**Problem description**.
Without including any picture, return the complete set of records exactly.
==== The data ====
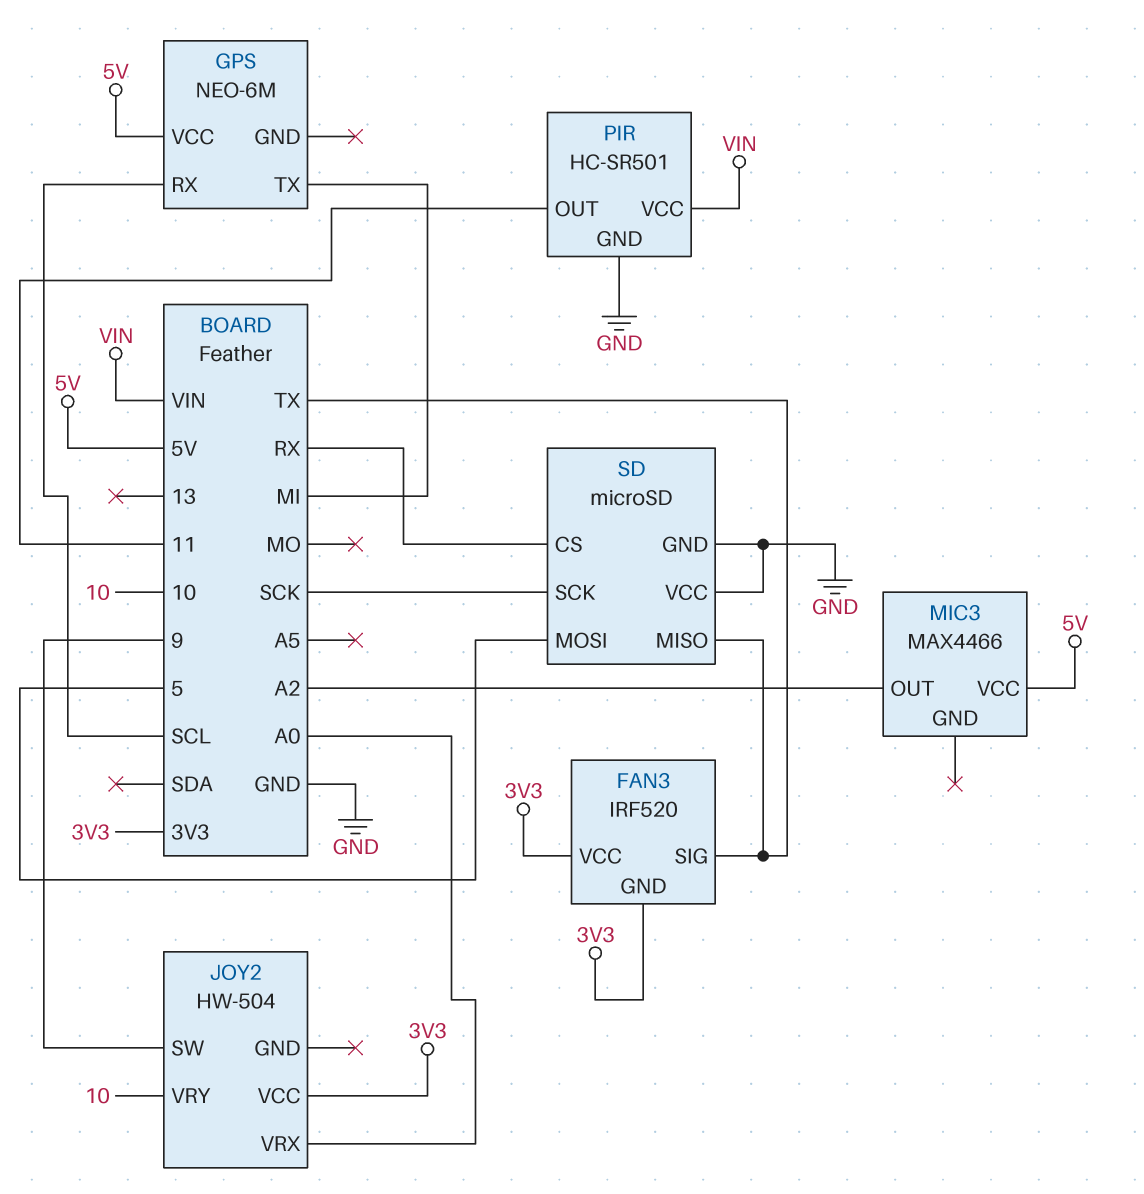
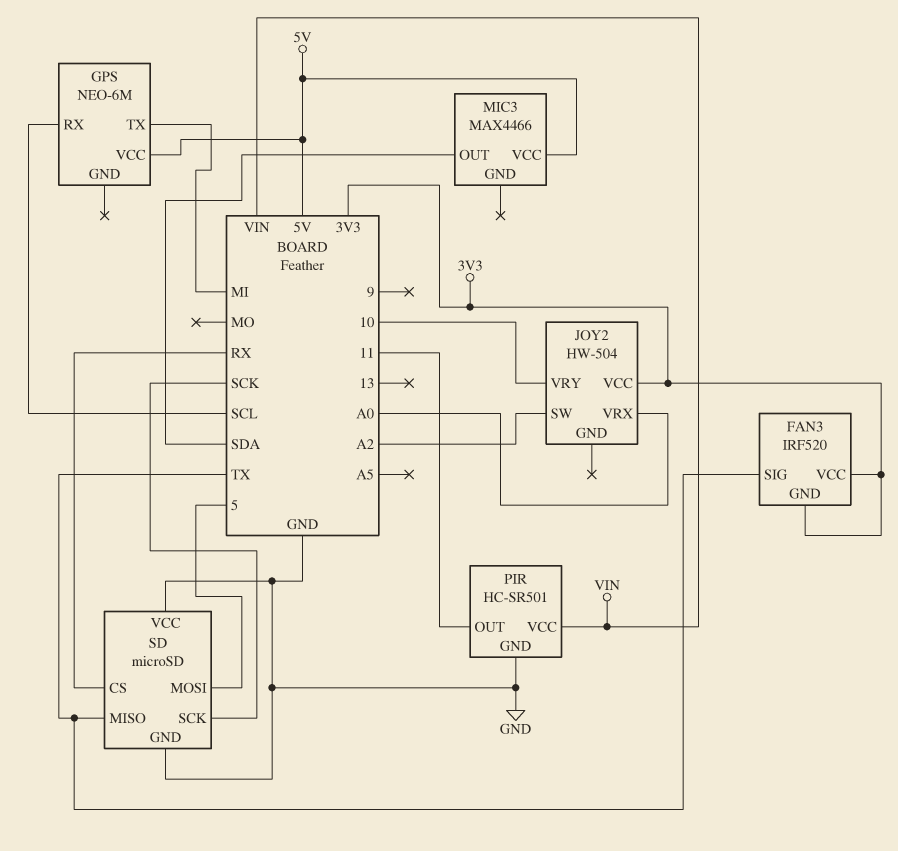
JOY2 pin SW: 9 -> A2
MIC3 pin OUT: A2 -> SDA

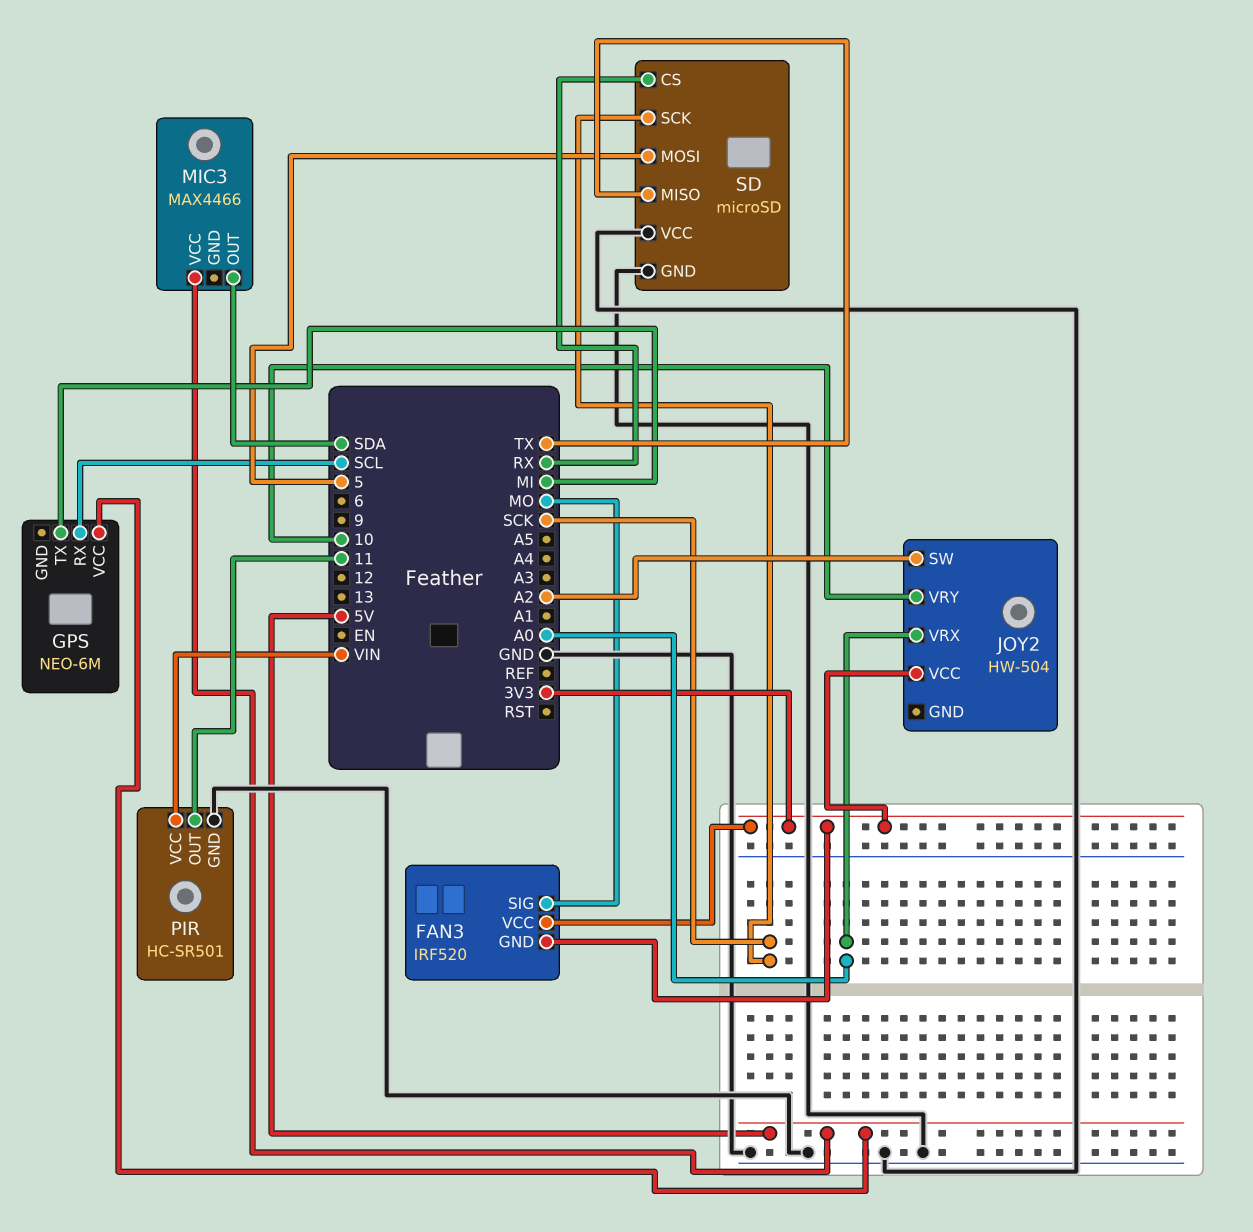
FAN3 pin SIG: TX -> MO

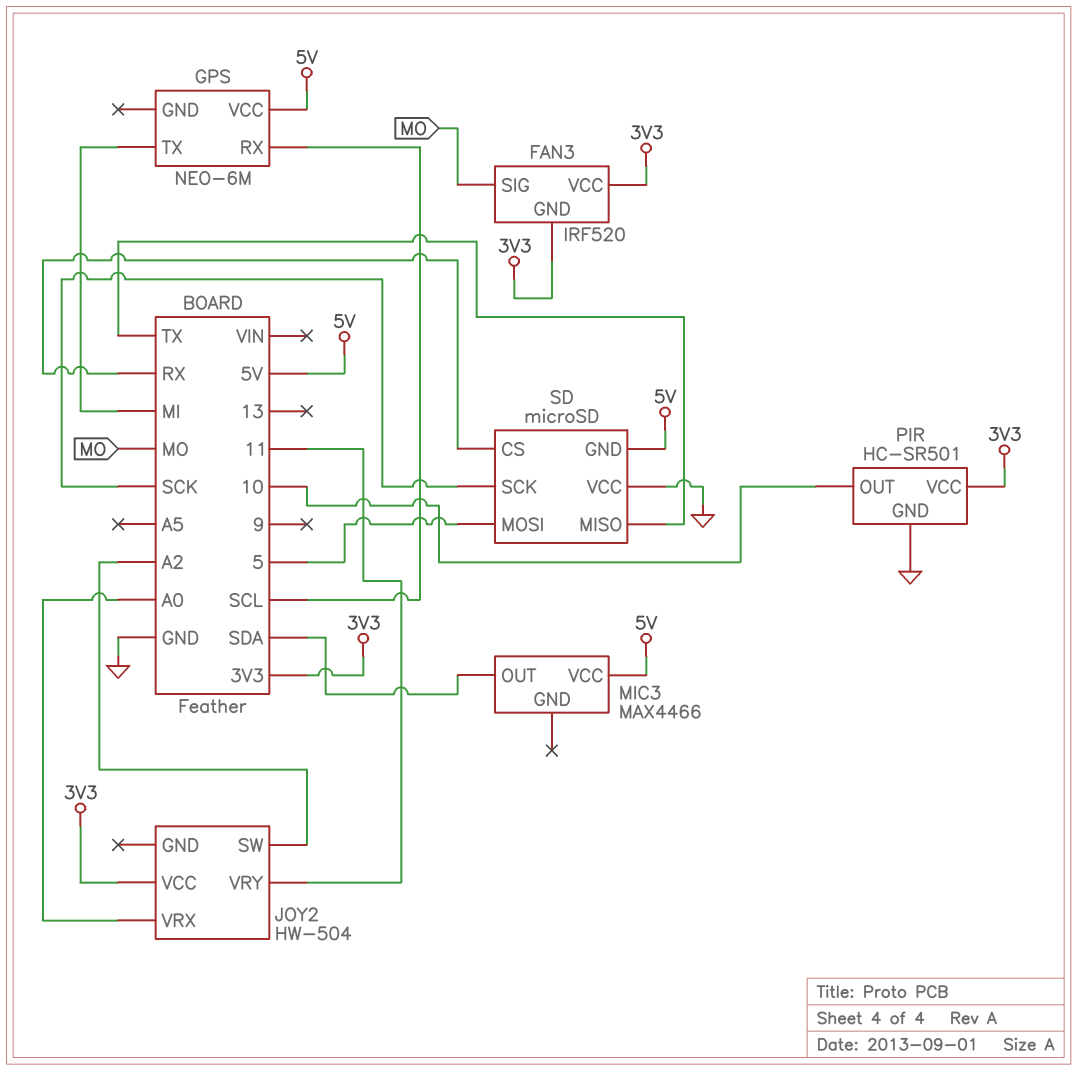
JOY2 pin VRY: 10 -> 11
PIR pin OUT: 11 -> 10
PIR pin VCC: VIN -> 3V3
SD pin GND: GND -> 5V

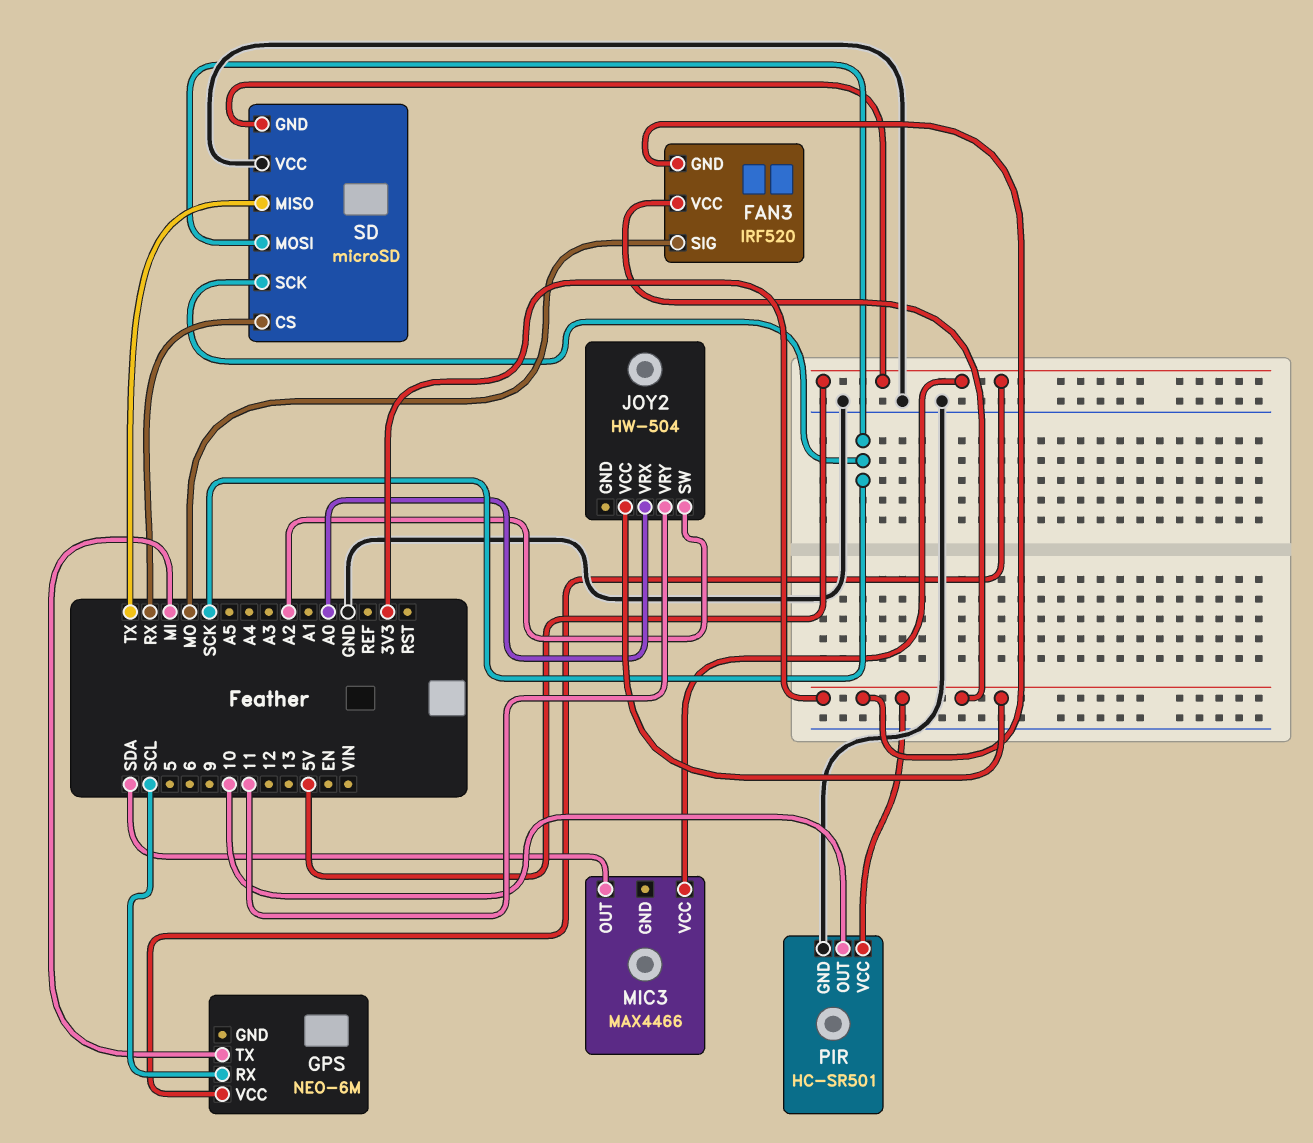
SD pin MOSI: 5 -> SCK

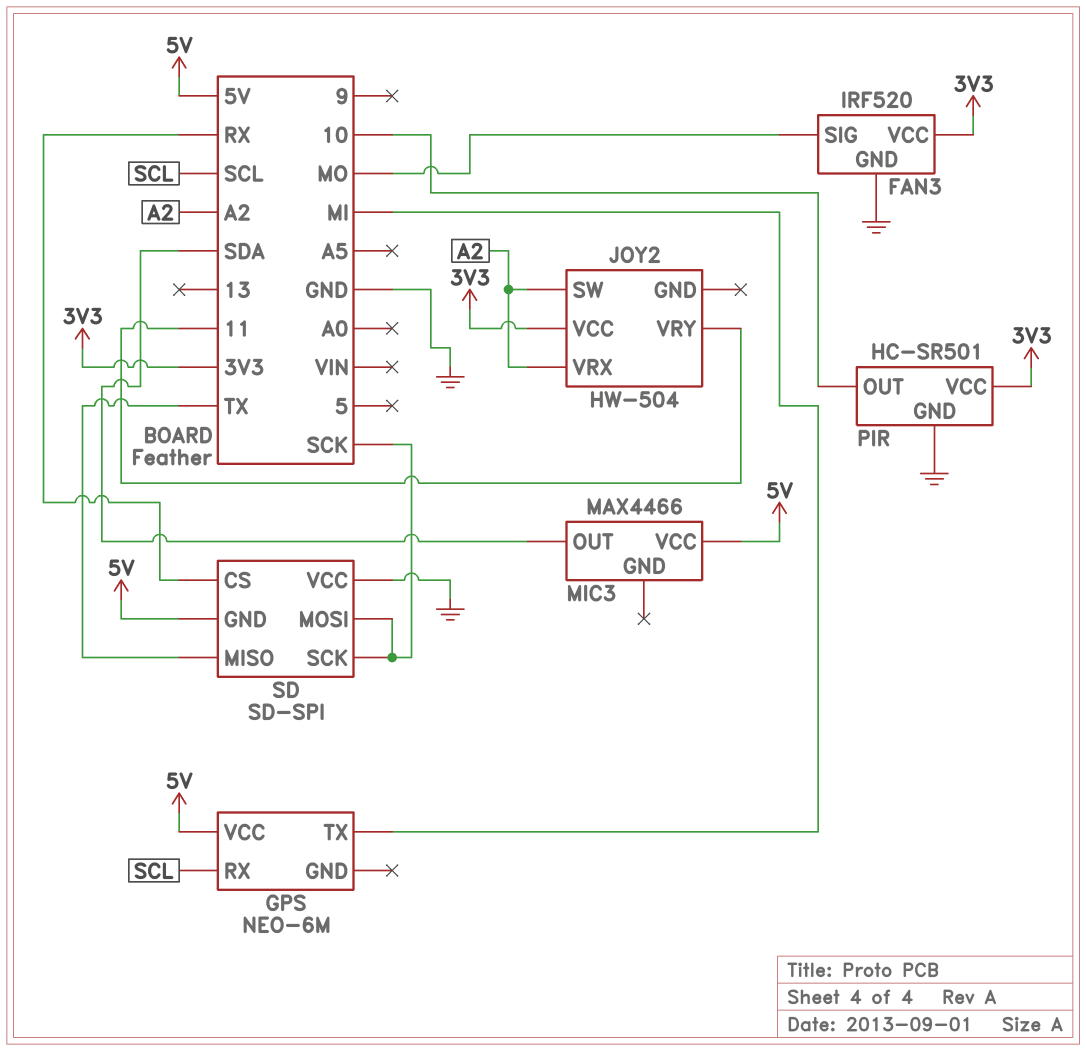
FAN3 pin GND: 3V3 -> GND
JOY2 pin VRX: A0 -> A2
SD: microSD -> SD-SPI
====
**Solution for this task**.
JOY2 pin SW: 9 -> A2
MIC3 pin OUT: A2 -> SDA

FAN3 pin SIG: TX -> MO

JOY2 pin VRY: 10 -> 11
PIR pin OUT: 11 -> 10
PIR pin VCC: VIN -> 3V3
SD pin GND: GND -> 5V

SD pin MOSI: 5 -> SCK

FAN3 pin GND: 3V3 -> GND
JOY2 pin VRX: A0 -> A2
SD: microSD -> SD-SPI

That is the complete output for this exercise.